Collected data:
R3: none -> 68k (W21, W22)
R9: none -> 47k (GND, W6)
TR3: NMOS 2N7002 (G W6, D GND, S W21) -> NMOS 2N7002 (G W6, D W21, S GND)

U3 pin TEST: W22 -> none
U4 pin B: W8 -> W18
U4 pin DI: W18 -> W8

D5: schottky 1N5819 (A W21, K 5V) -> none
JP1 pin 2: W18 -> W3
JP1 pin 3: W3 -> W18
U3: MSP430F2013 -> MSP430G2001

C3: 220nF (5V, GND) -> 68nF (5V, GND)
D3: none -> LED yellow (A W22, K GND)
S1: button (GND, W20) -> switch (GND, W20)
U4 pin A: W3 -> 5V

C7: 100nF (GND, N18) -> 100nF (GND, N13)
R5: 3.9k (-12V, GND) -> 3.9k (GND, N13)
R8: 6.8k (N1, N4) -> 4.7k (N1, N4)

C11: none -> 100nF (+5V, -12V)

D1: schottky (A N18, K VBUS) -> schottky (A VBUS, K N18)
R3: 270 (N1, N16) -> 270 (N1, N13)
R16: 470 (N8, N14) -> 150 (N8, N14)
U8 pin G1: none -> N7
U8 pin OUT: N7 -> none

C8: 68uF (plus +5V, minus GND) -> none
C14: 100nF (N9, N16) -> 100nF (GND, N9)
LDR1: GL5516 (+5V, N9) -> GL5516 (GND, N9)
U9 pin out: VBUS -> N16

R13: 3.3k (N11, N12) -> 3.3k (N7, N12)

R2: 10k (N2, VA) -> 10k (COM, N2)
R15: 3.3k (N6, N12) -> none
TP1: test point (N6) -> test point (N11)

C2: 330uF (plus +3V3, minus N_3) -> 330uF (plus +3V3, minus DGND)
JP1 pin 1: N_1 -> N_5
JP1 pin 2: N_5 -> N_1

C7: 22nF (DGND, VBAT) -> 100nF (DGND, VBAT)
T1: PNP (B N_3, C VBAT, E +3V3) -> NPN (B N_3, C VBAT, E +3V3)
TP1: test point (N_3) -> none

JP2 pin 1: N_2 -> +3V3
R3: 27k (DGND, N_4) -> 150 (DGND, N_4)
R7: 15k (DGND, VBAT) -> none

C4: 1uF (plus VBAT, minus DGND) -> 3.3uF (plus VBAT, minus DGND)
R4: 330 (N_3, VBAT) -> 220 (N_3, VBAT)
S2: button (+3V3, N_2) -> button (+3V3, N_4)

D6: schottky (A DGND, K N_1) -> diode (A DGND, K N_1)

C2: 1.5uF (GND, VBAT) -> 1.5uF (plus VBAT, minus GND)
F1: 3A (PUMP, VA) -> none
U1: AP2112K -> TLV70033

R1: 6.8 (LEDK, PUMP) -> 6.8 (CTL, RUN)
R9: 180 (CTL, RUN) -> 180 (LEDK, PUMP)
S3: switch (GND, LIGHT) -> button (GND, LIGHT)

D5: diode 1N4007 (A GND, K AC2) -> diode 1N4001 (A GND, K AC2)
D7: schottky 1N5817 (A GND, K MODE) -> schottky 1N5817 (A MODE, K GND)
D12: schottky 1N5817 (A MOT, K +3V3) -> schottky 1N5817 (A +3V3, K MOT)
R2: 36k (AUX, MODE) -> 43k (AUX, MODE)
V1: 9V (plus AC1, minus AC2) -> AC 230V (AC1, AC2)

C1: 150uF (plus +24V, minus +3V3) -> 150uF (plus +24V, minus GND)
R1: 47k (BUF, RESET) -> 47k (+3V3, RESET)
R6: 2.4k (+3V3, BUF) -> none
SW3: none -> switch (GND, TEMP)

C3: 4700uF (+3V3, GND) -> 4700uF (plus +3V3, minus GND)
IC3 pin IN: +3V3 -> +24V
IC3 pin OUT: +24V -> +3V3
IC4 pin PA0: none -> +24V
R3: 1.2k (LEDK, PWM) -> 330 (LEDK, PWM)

◆ **Task brief**
From the line holding "IC3 pin OUT: +24V -> +3V3" to the last line of the data above, copy every line exactly and include nothing more.

◆ **Written response**
IC3 pin OUT: +24V -> +3V3
IC4 pin PA0: none -> +24V
R3: 1.2k (LEDK, PWM) -> 330 (LEDK, PWM)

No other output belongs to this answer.